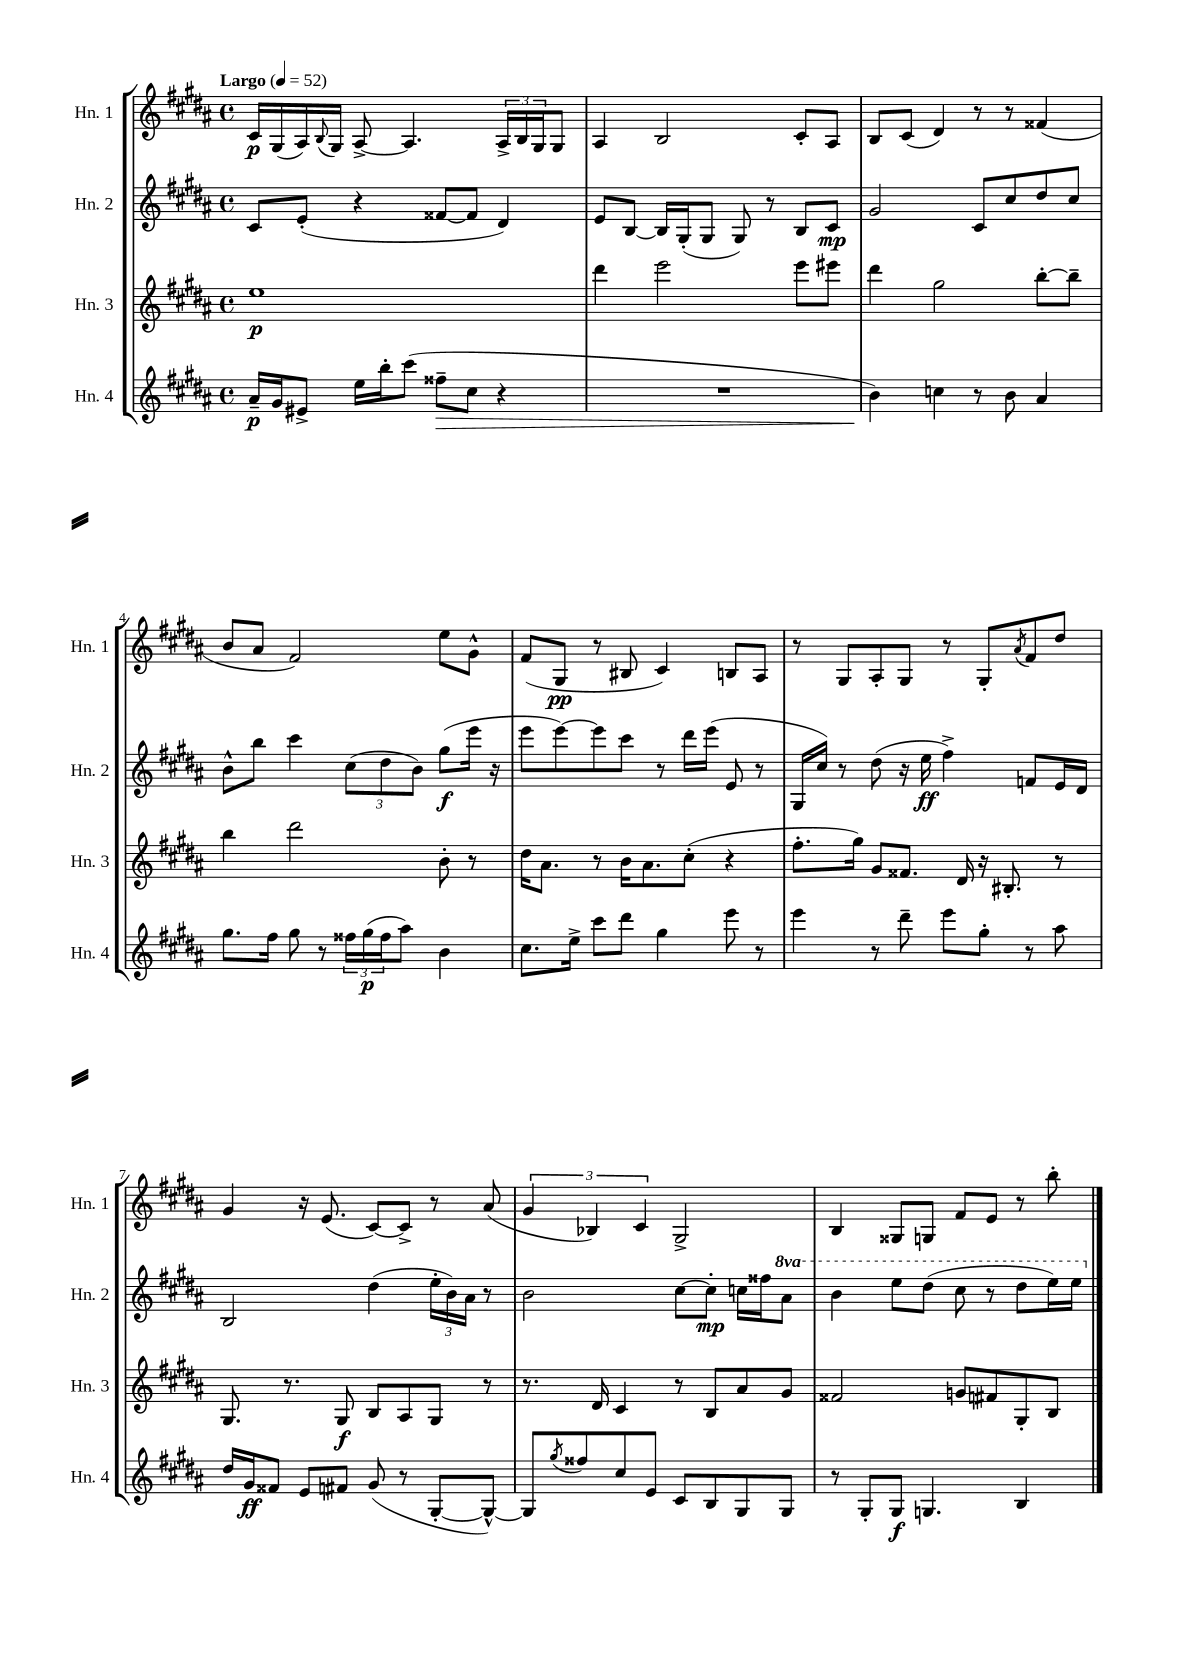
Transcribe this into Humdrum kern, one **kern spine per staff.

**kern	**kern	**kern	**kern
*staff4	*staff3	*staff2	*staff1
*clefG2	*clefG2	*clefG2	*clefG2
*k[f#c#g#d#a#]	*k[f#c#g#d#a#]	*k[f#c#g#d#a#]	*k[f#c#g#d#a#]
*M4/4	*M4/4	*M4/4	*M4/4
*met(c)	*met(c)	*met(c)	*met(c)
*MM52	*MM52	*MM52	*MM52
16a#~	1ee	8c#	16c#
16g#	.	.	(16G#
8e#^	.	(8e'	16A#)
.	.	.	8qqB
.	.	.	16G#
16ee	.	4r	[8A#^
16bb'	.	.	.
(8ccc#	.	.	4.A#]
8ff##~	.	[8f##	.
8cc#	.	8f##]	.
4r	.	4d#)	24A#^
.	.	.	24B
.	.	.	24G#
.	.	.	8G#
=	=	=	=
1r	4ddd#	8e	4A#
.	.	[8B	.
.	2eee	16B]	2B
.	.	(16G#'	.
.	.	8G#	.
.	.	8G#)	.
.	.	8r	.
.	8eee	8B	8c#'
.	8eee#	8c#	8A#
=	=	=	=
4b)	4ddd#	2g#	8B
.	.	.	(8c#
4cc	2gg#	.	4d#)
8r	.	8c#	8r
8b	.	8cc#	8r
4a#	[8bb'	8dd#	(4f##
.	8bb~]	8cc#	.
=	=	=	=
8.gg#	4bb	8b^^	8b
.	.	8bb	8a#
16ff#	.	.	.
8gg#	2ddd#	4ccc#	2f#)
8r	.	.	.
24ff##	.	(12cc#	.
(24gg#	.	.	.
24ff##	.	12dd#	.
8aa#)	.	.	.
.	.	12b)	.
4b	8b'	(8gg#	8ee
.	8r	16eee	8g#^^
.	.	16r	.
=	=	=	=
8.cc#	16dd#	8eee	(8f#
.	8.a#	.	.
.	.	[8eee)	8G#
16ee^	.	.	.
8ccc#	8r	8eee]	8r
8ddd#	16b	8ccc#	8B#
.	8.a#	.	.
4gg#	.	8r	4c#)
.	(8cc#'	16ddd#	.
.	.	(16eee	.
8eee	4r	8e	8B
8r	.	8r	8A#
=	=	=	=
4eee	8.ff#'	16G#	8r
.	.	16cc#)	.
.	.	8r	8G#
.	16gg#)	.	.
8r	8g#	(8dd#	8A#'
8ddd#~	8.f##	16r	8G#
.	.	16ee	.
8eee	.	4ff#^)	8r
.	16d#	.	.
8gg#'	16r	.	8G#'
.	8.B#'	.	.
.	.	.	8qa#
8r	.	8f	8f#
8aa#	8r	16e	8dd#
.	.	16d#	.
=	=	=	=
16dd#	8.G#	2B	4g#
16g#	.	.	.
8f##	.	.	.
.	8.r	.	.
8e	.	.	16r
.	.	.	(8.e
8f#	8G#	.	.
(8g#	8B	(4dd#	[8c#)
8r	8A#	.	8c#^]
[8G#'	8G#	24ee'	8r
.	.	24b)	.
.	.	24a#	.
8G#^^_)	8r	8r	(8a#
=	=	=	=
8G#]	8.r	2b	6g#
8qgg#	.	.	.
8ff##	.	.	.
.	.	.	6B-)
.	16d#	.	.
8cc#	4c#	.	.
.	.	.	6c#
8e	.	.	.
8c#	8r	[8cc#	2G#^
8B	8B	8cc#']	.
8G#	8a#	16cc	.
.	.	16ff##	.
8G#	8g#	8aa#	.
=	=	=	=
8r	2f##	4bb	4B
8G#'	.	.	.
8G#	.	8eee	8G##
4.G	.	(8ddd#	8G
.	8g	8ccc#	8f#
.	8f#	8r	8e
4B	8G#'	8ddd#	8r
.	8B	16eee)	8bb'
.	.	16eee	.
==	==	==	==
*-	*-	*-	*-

◆ Your task:
Reproduce the data above line for line, leaving out the pictures.

◆ Output:
Transcribe this into Humdrum kern, one **kern spine per staff.

**kern	**kern	**kern	**kern
*staff4	*staff3	*staff2	*staff1
*clefG2	*clefG2	*clefG2	*clefG2
*k[f#c#g#d#a#]	*k[f#c#g#d#a#]	*k[f#c#g#d#a#]	*k[f#c#g#d#a#]
*M4/4	*M4/4	*M4/4	*M4/4
*met(c)	*met(c)	*met(c)	*met(c)
*MM52	*MM52	*MM52	*MM52
16a#~	1ee	8c#	16c#
16g#	.	.	(16G#
8e#^	.	(8e'	16A#)
.	.	.	8qqB
.	.	.	16G#
16ee	.	4r	[8A#^
16bb'	.	.	.
(8ccc#	.	.	4.A#]
8ff##~	.	[8f##	.
8cc#	.	8f##]	.
4r	.	4d#)	24A#^
.	.	.	24B
.	.	.	24G#
.	.	.	8G#
=	=	=	=
1r	4ddd#	8e	4A#
.	.	[8B	.
.	2eee	16B]	2B
.	.	(16G#'	.
.	.	8G#	.
.	.	8G#)	.
.	.	8r	.
.	8eee	8B	8c#'
.	8eee#	8c#	8A#
=	=	=	=
4b)	4ddd#	2g#	8B
.	.	.	(8c#
4cc	2gg#	.	4d#)
8r	.	8c#	8r
8b	.	8cc#	8r
4a#	[8bb'	8dd#	(4f##
.	8bb~]	8cc#	.
=	=	=	=
8.gg#	4bb	8b^^	8b
.	.	8bb	8a#
16ff#	.	.	.
8gg#	2ddd#	4ccc#	2f#)
8r	.	.	.
24ff##	.	(12cc#	.
(24gg#	.	.	.
24ff##	.	12dd#	.
8aa#)	.	.	.
.	.	12b)	.
4b	8b'	(8gg#	8ee
.	8r	16eee	8g#^^
.	.	16r	.
=	=	=	=
8.cc#	16dd#	8eee	(8f#
.	8.a#	.	.
.	.	[8eee)	8G#
16ee^	.	.	.
8ccc#	8r	8eee]	8r
8ddd#	16b	8ccc#	8B#
.	8.a#	.	.
4gg#	.	8r	4c#)
.	(8cc#'	16ddd#	.
.	.	(16eee	.
8eee	4r	8e	8B
8r	.	8r	8A#
=	=	=	=
4eee	8.ff#'	16G#	8r
.	.	16cc#)	.
.	.	8r	8G#
.	16gg#)	.	.
8r	8g#	(8dd#	8A#'
8ddd#~	8.f##	16r	8G#
.	.	16ee	.
8eee	.	4ff#^)	8r
.	16d#	.	.
8gg#'	16r	.	8G#'
.	8.B#'	.	.
.	.	.	8qa#
8r	.	8f	8f#
8aa#	8r	16e	8dd#
.	.	16d#	.
=	=	=	=
16dd#	8.G#	2B	4g#
16g#	.	.	.
8f##	.	.	.
.	8.r	.	.
8e	.	.	16r
.	.	.	(8.e
8f#	8G#	.	.
(8g#	8B	(4dd#	[8c#)
8r	8A#	.	8c#^]
[8G#'	8G#	24ee'	8r
.	.	24b)	.
.	.	24a#	.
8G#^^_)	8r	8r	(8a#
=	=	=	=
8G#]	8.r	2b	6g#
8qgg#	.	.	.
8ff##	.	.	.
.	.	.	6B-)
.	16d#	.	.
8cc#	4c#	.	.
.	.	.	6c#
8e	.	.	.
8c#	8r	[8cc#	2G#^
8B	8B	8cc#']	.
8G#	8a#	16cc	.
.	.	16ff##	.
8G#	8g#	8aa#	.
=	=	=	=
8r	2f##	4bb	4B
8G#'	.	.	.
8G#	.	8eee	8G##
4.G	.	(8ddd#	8G
.	8g	8ccc#	8f#
.	8f#	8r	8e
4B	8G#'	8ddd#	8r
.	8B	16eee)	8bb'
.	.	16eee	.
==	==	==	==
*-	*-	*-	*-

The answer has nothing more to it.